### Source material
───

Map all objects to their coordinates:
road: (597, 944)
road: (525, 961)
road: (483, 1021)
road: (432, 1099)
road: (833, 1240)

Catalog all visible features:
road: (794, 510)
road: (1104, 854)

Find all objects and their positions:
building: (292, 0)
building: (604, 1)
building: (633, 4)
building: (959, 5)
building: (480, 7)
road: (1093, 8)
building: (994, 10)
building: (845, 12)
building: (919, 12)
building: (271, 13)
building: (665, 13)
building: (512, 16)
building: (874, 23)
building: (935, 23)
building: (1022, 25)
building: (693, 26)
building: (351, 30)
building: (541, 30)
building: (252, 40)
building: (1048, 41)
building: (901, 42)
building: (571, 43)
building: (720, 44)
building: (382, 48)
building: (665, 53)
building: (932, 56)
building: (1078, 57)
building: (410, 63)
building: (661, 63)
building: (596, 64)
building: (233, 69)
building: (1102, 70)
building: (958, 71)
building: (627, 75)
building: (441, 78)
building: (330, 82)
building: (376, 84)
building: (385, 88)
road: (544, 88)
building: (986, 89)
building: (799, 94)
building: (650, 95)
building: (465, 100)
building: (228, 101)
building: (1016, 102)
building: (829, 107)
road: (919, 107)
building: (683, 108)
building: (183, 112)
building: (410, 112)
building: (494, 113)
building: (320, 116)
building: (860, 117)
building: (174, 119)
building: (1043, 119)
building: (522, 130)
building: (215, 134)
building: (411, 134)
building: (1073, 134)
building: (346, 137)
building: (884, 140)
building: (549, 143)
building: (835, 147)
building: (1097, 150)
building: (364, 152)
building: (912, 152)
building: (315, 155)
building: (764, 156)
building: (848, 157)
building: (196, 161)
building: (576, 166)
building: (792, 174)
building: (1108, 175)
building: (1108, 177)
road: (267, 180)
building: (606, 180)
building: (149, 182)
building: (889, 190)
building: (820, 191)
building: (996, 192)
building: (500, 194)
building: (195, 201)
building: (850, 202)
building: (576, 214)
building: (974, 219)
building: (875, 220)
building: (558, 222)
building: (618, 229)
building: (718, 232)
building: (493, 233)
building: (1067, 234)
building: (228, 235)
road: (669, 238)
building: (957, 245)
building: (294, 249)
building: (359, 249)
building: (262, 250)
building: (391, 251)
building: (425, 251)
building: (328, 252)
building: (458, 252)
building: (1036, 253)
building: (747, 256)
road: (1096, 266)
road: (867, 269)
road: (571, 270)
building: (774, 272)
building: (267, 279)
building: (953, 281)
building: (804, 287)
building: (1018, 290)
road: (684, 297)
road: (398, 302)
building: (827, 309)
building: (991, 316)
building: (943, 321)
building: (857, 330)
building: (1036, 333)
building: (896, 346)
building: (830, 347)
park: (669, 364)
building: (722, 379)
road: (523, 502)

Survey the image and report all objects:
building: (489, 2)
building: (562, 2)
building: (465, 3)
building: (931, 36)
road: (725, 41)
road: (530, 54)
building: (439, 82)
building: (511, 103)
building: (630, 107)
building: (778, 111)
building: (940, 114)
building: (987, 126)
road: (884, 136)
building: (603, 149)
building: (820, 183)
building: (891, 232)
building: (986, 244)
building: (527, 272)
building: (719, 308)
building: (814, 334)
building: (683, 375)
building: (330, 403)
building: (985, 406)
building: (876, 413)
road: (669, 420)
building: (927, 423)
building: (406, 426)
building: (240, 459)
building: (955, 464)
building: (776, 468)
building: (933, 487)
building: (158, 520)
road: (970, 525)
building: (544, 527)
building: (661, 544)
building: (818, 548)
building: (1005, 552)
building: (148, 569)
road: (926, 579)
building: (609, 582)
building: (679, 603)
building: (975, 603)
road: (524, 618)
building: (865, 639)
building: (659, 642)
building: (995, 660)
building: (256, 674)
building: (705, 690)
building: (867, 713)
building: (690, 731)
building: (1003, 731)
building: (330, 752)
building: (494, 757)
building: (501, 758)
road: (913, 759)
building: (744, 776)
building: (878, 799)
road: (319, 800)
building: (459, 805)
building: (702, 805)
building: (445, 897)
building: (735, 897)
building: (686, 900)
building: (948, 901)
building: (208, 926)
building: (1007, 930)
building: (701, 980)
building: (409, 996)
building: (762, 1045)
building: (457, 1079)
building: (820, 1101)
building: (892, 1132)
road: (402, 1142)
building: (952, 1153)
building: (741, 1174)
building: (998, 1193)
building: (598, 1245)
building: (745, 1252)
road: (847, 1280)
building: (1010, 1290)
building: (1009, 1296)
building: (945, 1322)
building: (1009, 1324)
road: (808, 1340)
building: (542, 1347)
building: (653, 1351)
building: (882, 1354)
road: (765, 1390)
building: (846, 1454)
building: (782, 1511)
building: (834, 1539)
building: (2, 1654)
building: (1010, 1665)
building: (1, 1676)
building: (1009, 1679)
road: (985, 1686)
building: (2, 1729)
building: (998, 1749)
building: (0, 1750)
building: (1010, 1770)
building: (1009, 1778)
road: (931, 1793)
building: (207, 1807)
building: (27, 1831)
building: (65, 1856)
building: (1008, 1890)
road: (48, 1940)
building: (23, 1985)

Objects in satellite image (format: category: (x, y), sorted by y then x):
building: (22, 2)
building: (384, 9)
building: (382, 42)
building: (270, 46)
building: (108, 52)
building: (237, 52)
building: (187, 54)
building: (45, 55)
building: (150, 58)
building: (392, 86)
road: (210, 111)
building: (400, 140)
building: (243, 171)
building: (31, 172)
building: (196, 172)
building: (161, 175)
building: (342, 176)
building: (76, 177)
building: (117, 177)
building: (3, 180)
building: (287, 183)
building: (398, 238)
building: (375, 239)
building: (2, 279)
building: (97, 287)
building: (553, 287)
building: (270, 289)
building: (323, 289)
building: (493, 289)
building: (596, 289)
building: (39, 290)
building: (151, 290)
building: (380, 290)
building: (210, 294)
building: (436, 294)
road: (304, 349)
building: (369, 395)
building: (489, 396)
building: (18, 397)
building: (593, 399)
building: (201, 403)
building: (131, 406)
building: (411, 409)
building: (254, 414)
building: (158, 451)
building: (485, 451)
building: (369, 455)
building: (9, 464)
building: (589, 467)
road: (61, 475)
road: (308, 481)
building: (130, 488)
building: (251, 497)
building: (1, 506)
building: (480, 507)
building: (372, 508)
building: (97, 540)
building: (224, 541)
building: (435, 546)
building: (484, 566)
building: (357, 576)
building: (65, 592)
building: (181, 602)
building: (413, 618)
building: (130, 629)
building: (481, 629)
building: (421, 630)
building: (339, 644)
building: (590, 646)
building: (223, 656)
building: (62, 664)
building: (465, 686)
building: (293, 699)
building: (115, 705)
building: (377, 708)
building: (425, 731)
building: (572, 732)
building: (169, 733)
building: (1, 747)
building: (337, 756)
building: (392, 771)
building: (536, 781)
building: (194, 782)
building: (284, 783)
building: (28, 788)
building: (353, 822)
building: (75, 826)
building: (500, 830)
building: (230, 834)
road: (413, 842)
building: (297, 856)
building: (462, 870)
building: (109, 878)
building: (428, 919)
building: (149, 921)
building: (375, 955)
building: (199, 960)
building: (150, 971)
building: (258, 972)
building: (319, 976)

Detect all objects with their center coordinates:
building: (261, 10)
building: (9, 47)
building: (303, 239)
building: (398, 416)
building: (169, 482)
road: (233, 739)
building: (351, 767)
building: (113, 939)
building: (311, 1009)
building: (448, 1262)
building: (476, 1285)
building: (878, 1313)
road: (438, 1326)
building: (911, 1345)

───

### Work instructions
What you should produce is an exact copy of the records above.

### Written reply
Map all objects to their coordinates:
road: (597, 944)
road: (525, 961)
road: (483, 1021)
road: (432, 1099)
road: (833, 1240)

Catalog all visible features:
road: (794, 510)
road: (1104, 854)

Find all objects and their positions:
building: (292, 0)
building: (604, 1)
building: (633, 4)
building: (959, 5)
building: (480, 7)
road: (1093, 8)
building: (994, 10)
building: (845, 12)
building: (919, 12)
building: (271, 13)
building: (665, 13)
building: (512, 16)
building: (874, 23)
building: (935, 23)
building: (1022, 25)
building: (693, 26)
building: (351, 30)
building: (541, 30)
building: (252, 40)
building: (1048, 41)
building: (901, 42)
building: (571, 43)
building: (720, 44)
building: (382, 48)
building: (665, 53)
building: (932, 56)
building: (1078, 57)
building: (410, 63)
building: (661, 63)
building: (596, 64)
building: (233, 69)
building: (1102, 70)
building: (958, 71)
building: (627, 75)
building: (441, 78)
building: (330, 82)
building: (376, 84)
building: (385, 88)
road: (544, 88)
building: (986, 89)
building: (799, 94)
building: (650, 95)
building: (465, 100)
building: (228, 101)
building: (1016, 102)
building: (829, 107)
road: (919, 107)
building: (683, 108)
building: (183, 112)
building: (410, 112)
building: (494, 113)
building: (320, 116)
building: (860, 117)
building: (174, 119)
building: (1043, 119)
building: (522, 130)
building: (215, 134)
building: (411, 134)
building: (1073, 134)
building: (346, 137)
building: (884, 140)
building: (549, 143)
building: (835, 147)
building: (1097, 150)
building: (364, 152)
building: (912, 152)
building: (315, 155)
building: (764, 156)
building: (848, 157)
building: (196, 161)
building: (576, 166)
building: (792, 174)
building: (1108, 175)
building: (1108, 177)
road: (267, 180)
building: (606, 180)
building: (149, 182)
building: (889, 190)
building: (820, 191)
building: (996, 192)
building: (500, 194)
building: (195, 201)
building: (850, 202)
building: (576, 214)
building: (974, 219)
building: (875, 220)
building: (558, 222)
building: (618, 229)
building: (718, 232)
building: (493, 233)
building: (1067, 234)
building: (228, 235)
road: (669, 238)
building: (957, 245)
building: (294, 249)
building: (359, 249)
building: (262, 250)
building: (391, 251)
building: (425, 251)
building: (328, 252)
building: (458, 252)
building: (1036, 253)
building: (747, 256)
road: (1096, 266)
road: (867, 269)
road: (571, 270)
building: (774, 272)
building: (267, 279)
building: (953, 281)
building: (804, 287)
building: (1018, 290)
road: (684, 297)
road: (398, 302)
building: (827, 309)
building: (991, 316)
building: (943, 321)
building: (857, 330)
building: (1036, 333)
building: (896, 346)
building: (830, 347)
park: (669, 364)
building: (722, 379)
road: (523, 502)

Survey the image and report all objects:
building: (489, 2)
building: (562, 2)
building: (465, 3)
building: (931, 36)
road: (725, 41)
road: (530, 54)
building: (439, 82)
building: (511, 103)
building: (630, 107)
building: (778, 111)
building: (940, 114)
building: (987, 126)
road: (884, 136)
building: (603, 149)
building: (820, 183)
building: (891, 232)
building: (986, 244)
building: (527, 272)
building: (719, 308)
building: (814, 334)
building: (683, 375)
building: (330, 403)
building: (985, 406)
building: (876, 413)
road: (669, 420)
building: (927, 423)
building: (406, 426)
building: (240, 459)
building: (955, 464)
building: (776, 468)
building: (933, 487)
building: (158, 520)
road: (970, 525)
building: (544, 527)
building: (661, 544)
building: (818, 548)
building: (1005, 552)
building: (148, 569)
road: (926, 579)
building: (609, 582)
building: (679, 603)
building: (975, 603)
road: (524, 618)
building: (865, 639)
building: (659, 642)
building: (995, 660)
building: (256, 674)
building: (705, 690)
building: (867, 713)
building: (690, 731)
building: (1003, 731)
building: (330, 752)
building: (494, 757)
building: (501, 758)
road: (913, 759)
building: (744, 776)
building: (878, 799)
road: (319, 800)
building: (459, 805)
building: (702, 805)
building: (445, 897)
building: (735, 897)
building: (686, 900)
building: (948, 901)
building: (208, 926)
building: (1007, 930)
building: (701, 980)
building: (409, 996)
building: (762, 1045)
building: (457, 1079)
building: (820, 1101)
building: (892, 1132)
road: (402, 1142)
building: (952, 1153)
building: (741, 1174)
building: (998, 1193)
building: (598, 1245)
building: (745, 1252)
road: (847, 1280)
building: (1010, 1290)
building: (1009, 1296)
building: (945, 1322)
building: (1009, 1324)
road: (808, 1340)
building: (542, 1347)
building: (653, 1351)
building: (882, 1354)
road: (765, 1390)
building: (846, 1454)
building: (782, 1511)
building: (834, 1539)
building: (2, 1654)
building: (1010, 1665)
building: (1, 1676)
building: (1009, 1679)
road: (985, 1686)
building: (2, 1729)
building: (998, 1749)
building: (0, 1750)
building: (1010, 1770)
building: (1009, 1778)
road: (931, 1793)
building: (207, 1807)
building: (27, 1831)
building: (65, 1856)
building: (1008, 1890)
road: (48, 1940)
building: (23, 1985)

Objects in satellite image (format: category: (x, y), sorted by y then x):
building: (22, 2)
building: (384, 9)
building: (382, 42)
building: (270, 46)
building: (108, 52)
building: (237, 52)
building: (187, 54)
building: (45, 55)
building: (150, 58)
building: (392, 86)
road: (210, 111)
building: (400, 140)
building: (243, 171)
building: (31, 172)
building: (196, 172)
building: (161, 175)
building: (342, 176)
building: (76, 177)
building: (117, 177)
building: (3, 180)
building: (287, 183)
building: (398, 238)
building: (375, 239)
building: (2, 279)
building: (97, 287)
building: (553, 287)
building: (270, 289)
building: (323, 289)
building: (493, 289)
building: (596, 289)
building: (39, 290)
building: (151, 290)
building: (380, 290)
building: (210, 294)
building: (436, 294)
road: (304, 349)
building: (369, 395)
building: (489, 396)
building: (18, 397)
building: (593, 399)
building: (201, 403)
building: (131, 406)
building: (411, 409)
building: (254, 414)
building: (158, 451)
building: (485, 451)
building: (369, 455)
building: (9, 464)
building: (589, 467)
road: (61, 475)
road: (308, 481)
building: (130, 488)
building: (251, 497)
building: (1, 506)
building: (480, 507)
building: (372, 508)
building: (97, 540)
building: (224, 541)
building: (435, 546)
building: (484, 566)
building: (357, 576)
building: (65, 592)
building: (181, 602)
building: (413, 618)
building: (130, 629)
building: (481, 629)
building: (421, 630)
building: (339, 644)
building: (590, 646)
building: (223, 656)
building: (62, 664)
building: (465, 686)
building: (293, 699)
building: (115, 705)
building: (377, 708)
building: (425, 731)
building: (572, 732)
building: (169, 733)
building: (1, 747)
building: (337, 756)
building: (392, 771)
building: (536, 781)
building: (194, 782)
building: (284, 783)
building: (28, 788)
building: (353, 822)
building: (75, 826)
building: (500, 830)
building: (230, 834)
road: (413, 842)
building: (297, 856)
building: (462, 870)
building: (109, 878)
building: (428, 919)
building: (149, 921)
building: (375, 955)
building: (199, 960)
building: (150, 971)
building: (258, 972)
building: (319, 976)

Detect all objects with their center coordinates:
building: (261, 10)
building: (9, 47)
building: (303, 239)
building: (398, 416)
building: (169, 482)
road: (233, 739)
building: (351, 767)
building: (113, 939)
building: (311, 1009)
building: (448, 1262)
building: (476, 1285)
building: (878, 1313)
road: (438, 1326)
building: (911, 1345)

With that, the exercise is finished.